Below are some records. Return exactly the lines from the one with "camera: 45 degrees right, 20 degrees up" to the one with "none -> red robot [387,35,482,195]", and nothing else.
(Dataset)
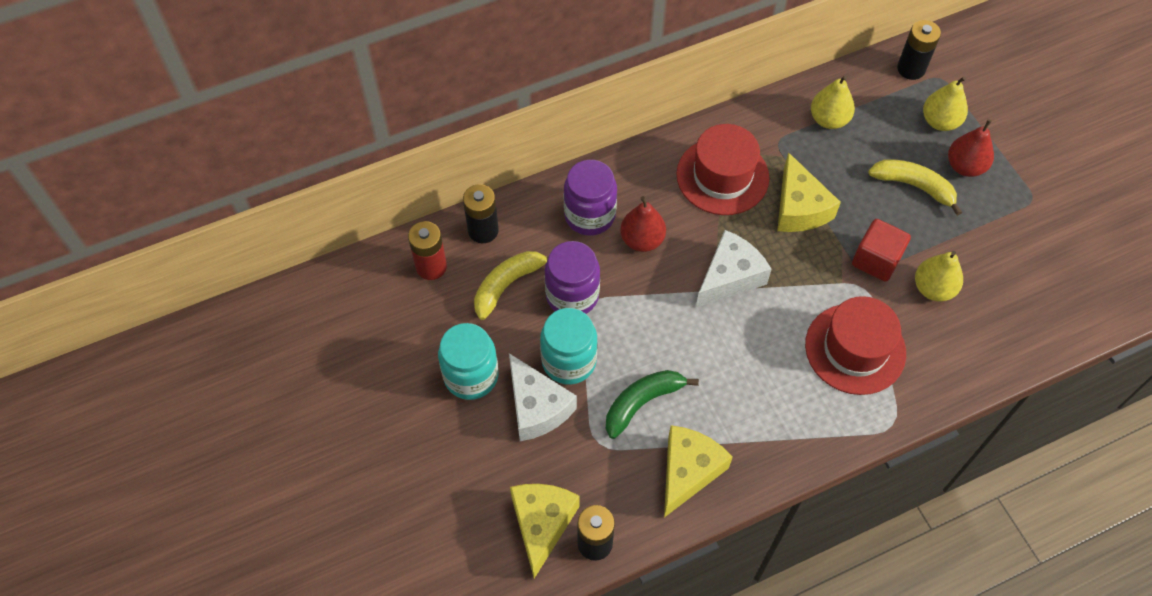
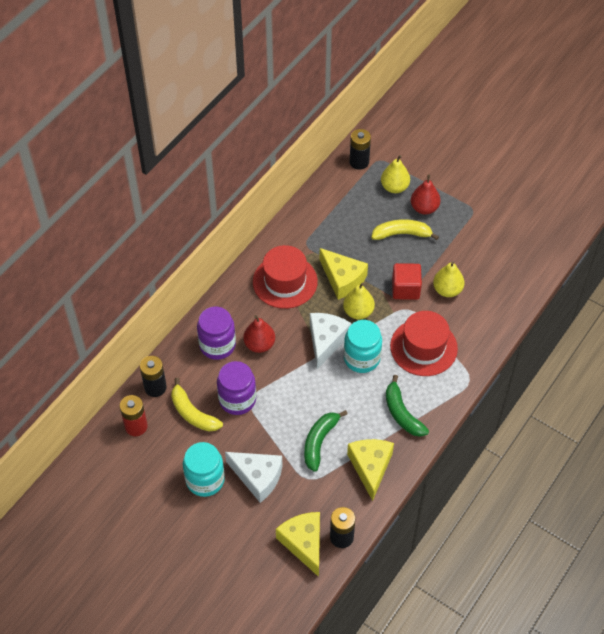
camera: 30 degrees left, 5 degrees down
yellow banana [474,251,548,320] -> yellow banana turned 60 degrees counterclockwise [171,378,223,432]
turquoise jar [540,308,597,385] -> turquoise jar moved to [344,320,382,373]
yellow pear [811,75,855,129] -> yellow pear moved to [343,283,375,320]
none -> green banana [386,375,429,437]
(End Dataset)
(Dataset)
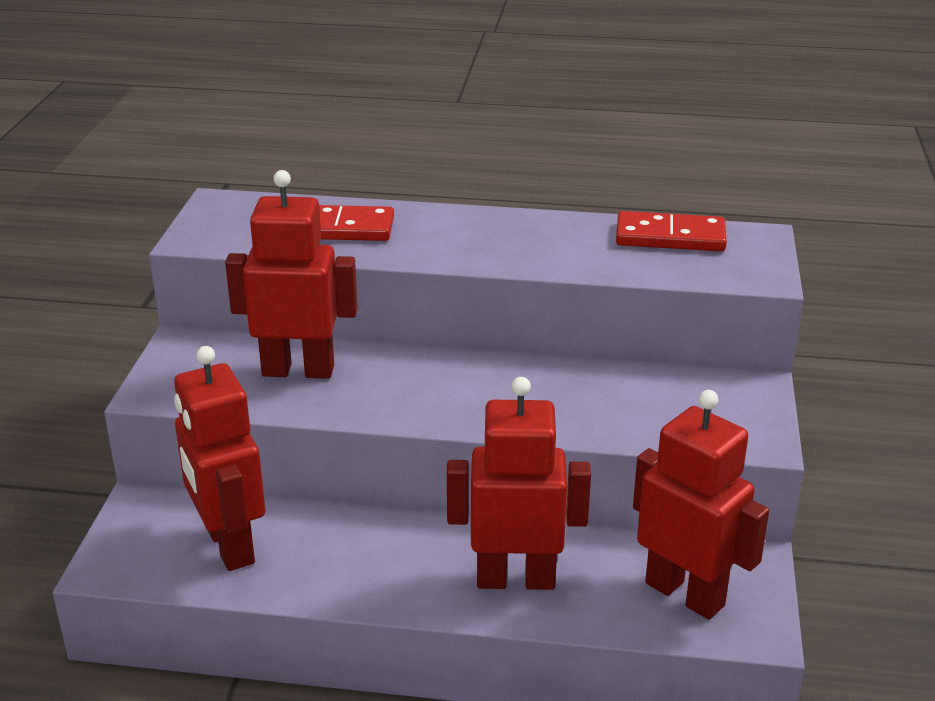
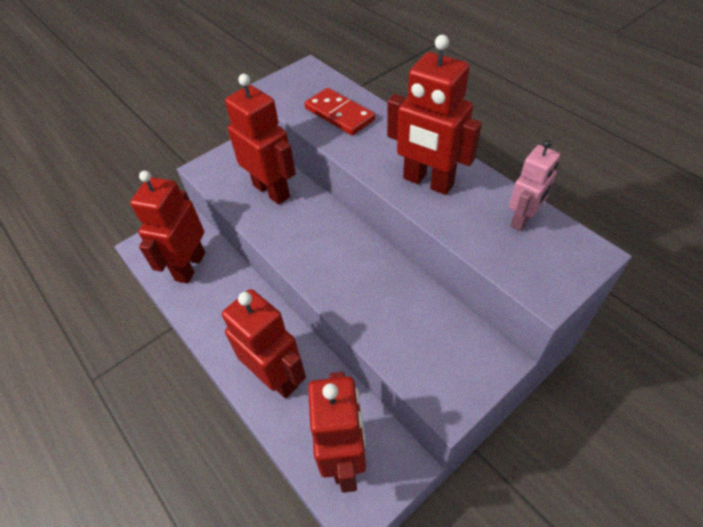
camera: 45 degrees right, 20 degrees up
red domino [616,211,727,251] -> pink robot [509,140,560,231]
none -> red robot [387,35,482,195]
(End Dataset)
Output below ::
camera: 45 degrees right, 20 degrees up
red domino [616,211,727,251] -> pink robot [509,140,560,231]
none -> red robot [387,35,482,195]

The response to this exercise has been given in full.